Dataset records:
+ + + +

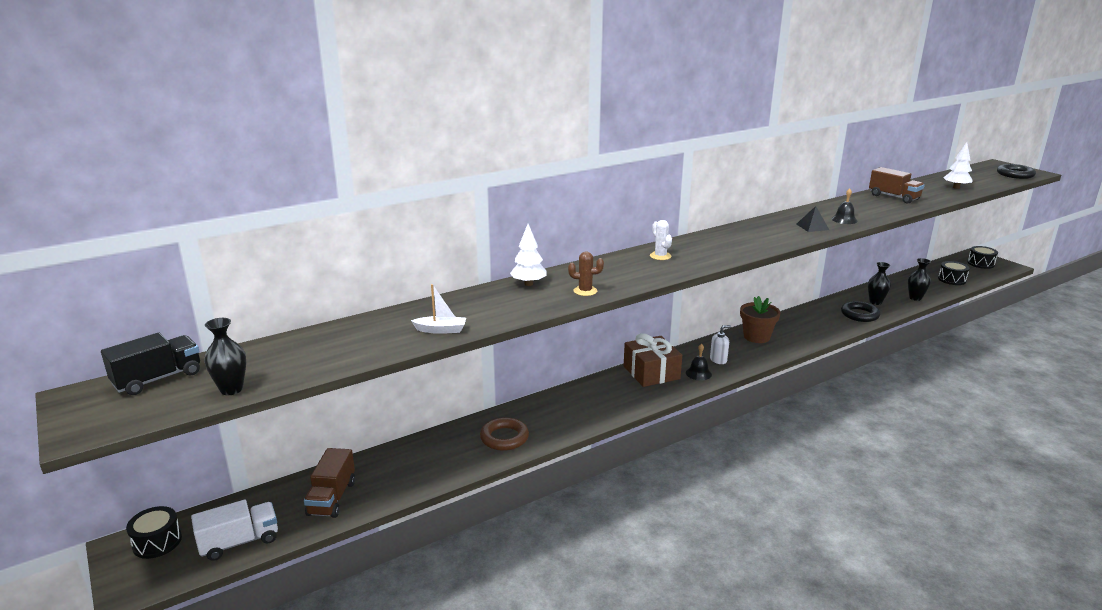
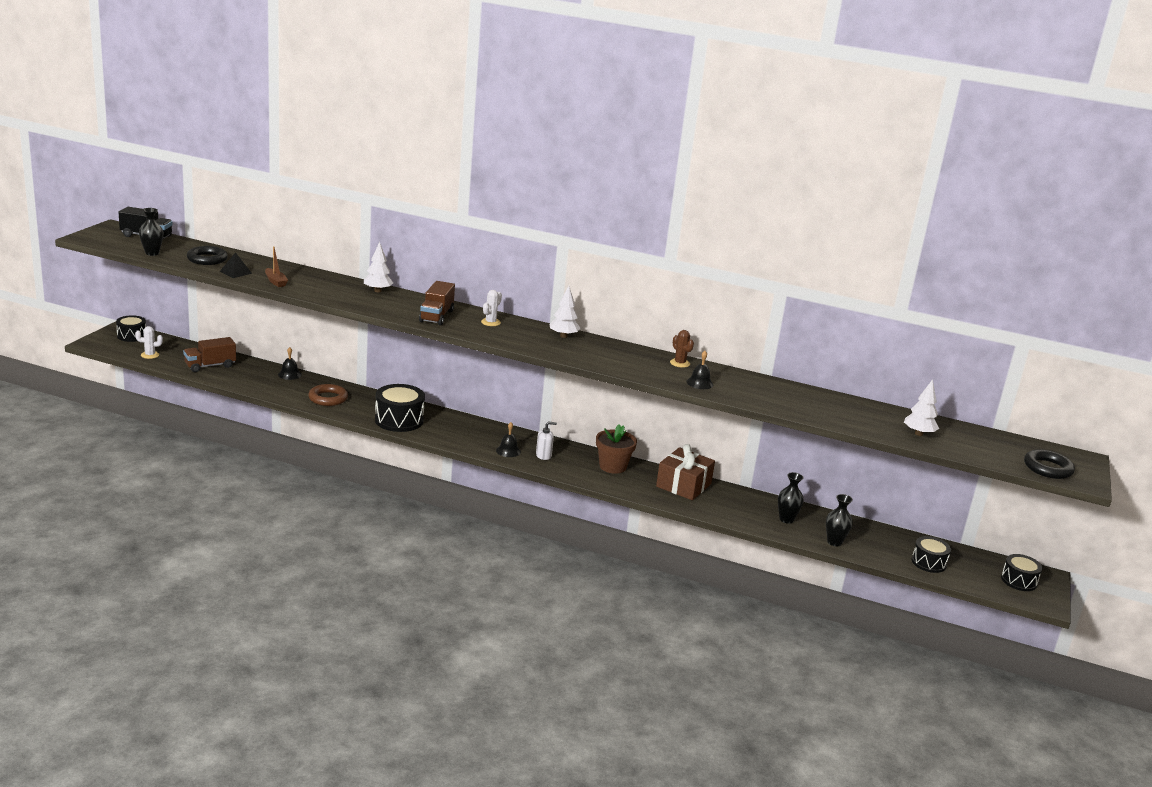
camera: 50 degrees right, 0 degrees up
white truck [191,500,278,561] -> white cactus [135,326,163,359]
white boat [411,284,466,334] -> brown boat [265,246,288,287]
brown cactus [568,251,604,296] -> brown cactus moved to [670,330,694,368]
brown gift [624,333,682,387] -> brown gift moved to [656,444,715,500]
white soap dispenser [710,325,731,364] -> white soap dispenser turned 45 degrees counterclockwise [536,421,557,460]
black pyramid [796,206,829,232] -> black pyramid moved to [220,252,252,278]
black ring [841,301,880,322] -> black ring moved to [187,246,228,265]
brown truck [869,167,925,204] -> brown truck moved to [419,281,455,325]
none -> black bell [278,347,302,380]
none -> black drum [375,384,425,432]
none -> white tree [550,286,580,338]

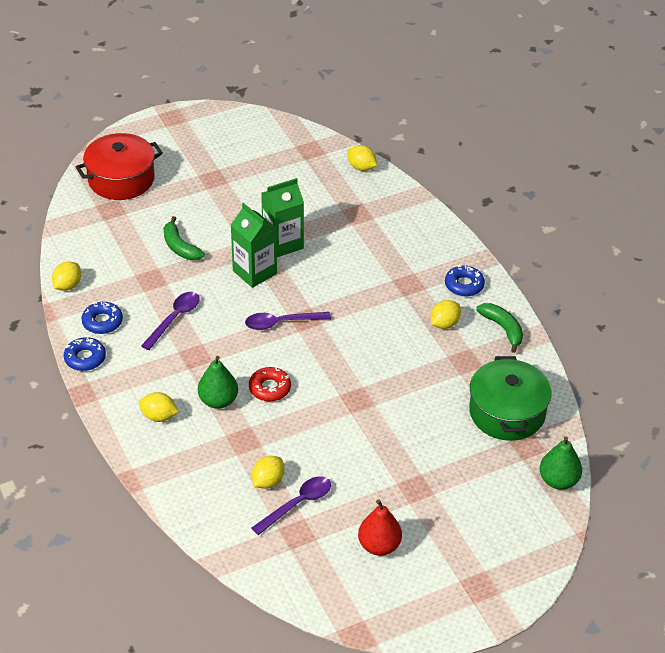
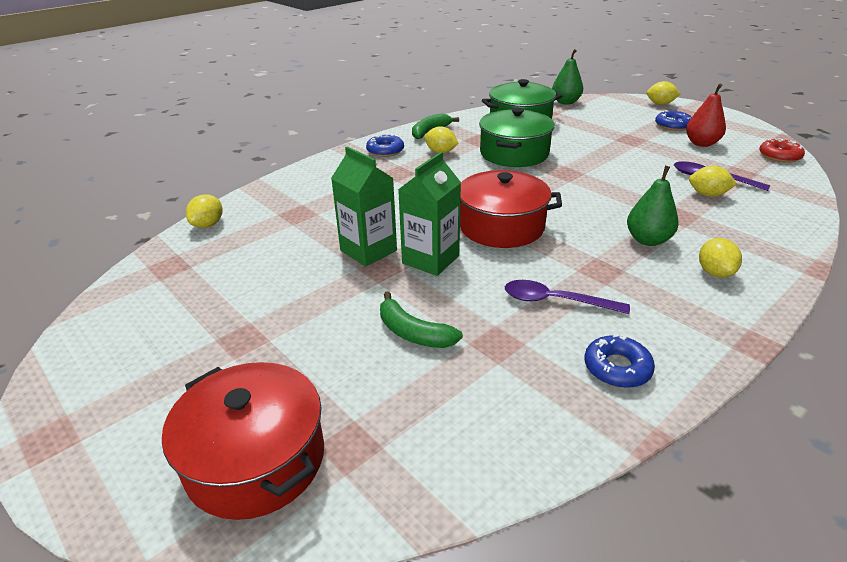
camera: 105 degrees left, 10 degrees down
yellow lemon [52,262,81,291] -> yellow lemon moved to [646,81,680,105]
blue donut [64,337,106,371] -> blue donut moved to [655,110,692,131]
green banana [164,216,205,260] -> green banana turned 90 degrees clockwise [380,291,463,348]
purple spoon [245,312,331,330] -> red pot [460,170,562,248]
red donut [249,367,291,402] -> red donut moved to [759,138,805,163]
none -> green pot [479,107,555,167]

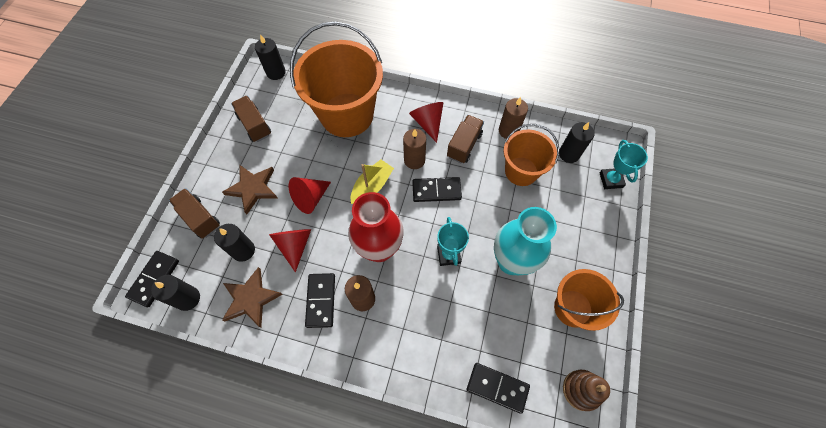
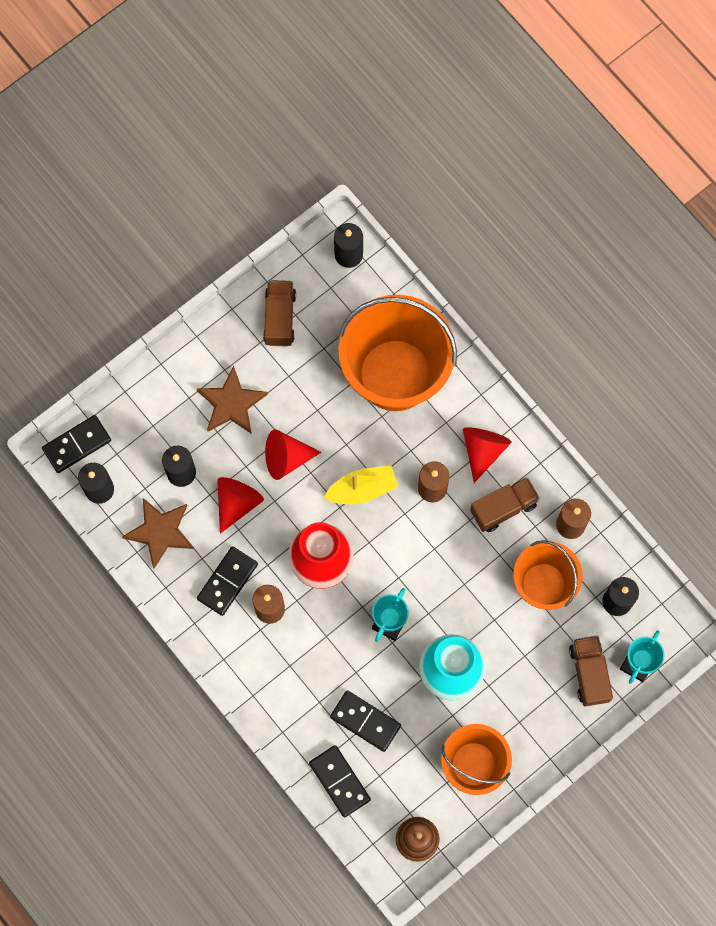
camera: 35 degrees right, 10 degrees up
brown truck [169,188,220,239] -> brown truck moved to [569,635,613,707]
black domino [412,177,462,202] -> black domino moved to [330,690,401,752]

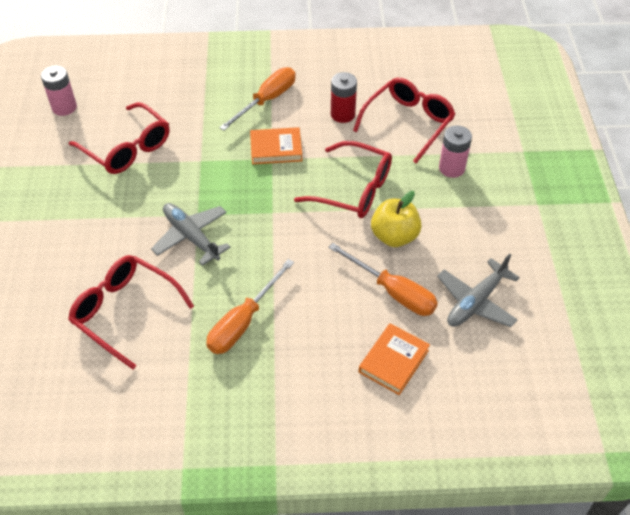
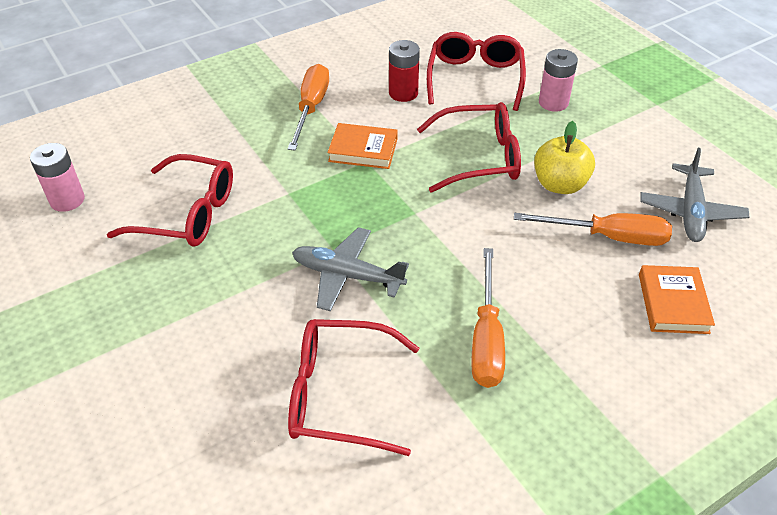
camera: 30 degrees left, 5 degrees down
orange book [250,127,302,164] -> orange book turned 45 degrees clockwise [327,123,398,169]

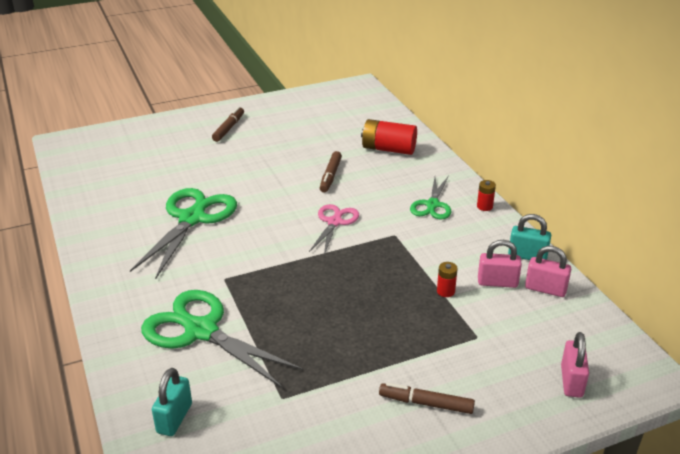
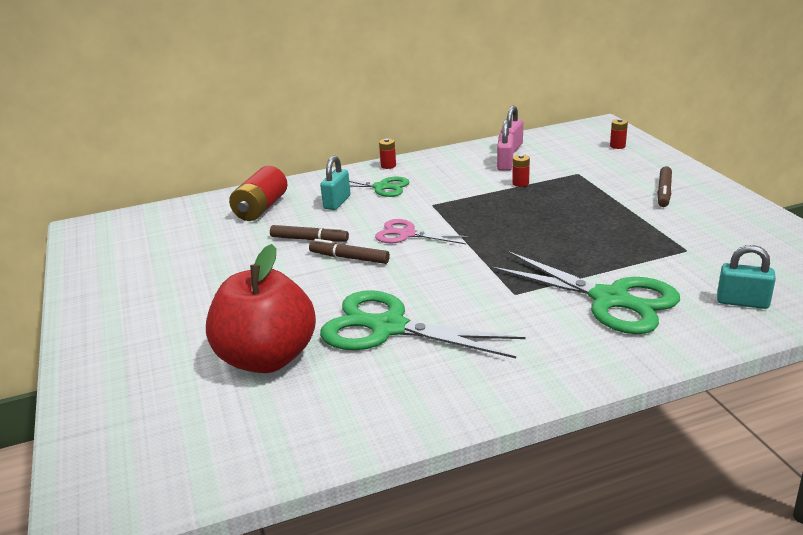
camera: 85 degrees left, 5 degrees down
green scissors [141,290,304,388] -> green scissors turned 90 degrees counterclockwise [490,251,680,334]
brown marker [212,107,244,142] -> brown marker moved to [309,239,390,264]
turquoise padlock [508,214,551,260] -> turquoise padlock moved to [320,156,350,210]
pink padlock [561,332,589,398] -> red battery [610,119,628,149]
none -> red apple [206,244,316,373]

+ + + +

Instructions for the task:
What is the number of lines in the listing that contain the string "brown"? Reply with that number alone.

Answer area:
6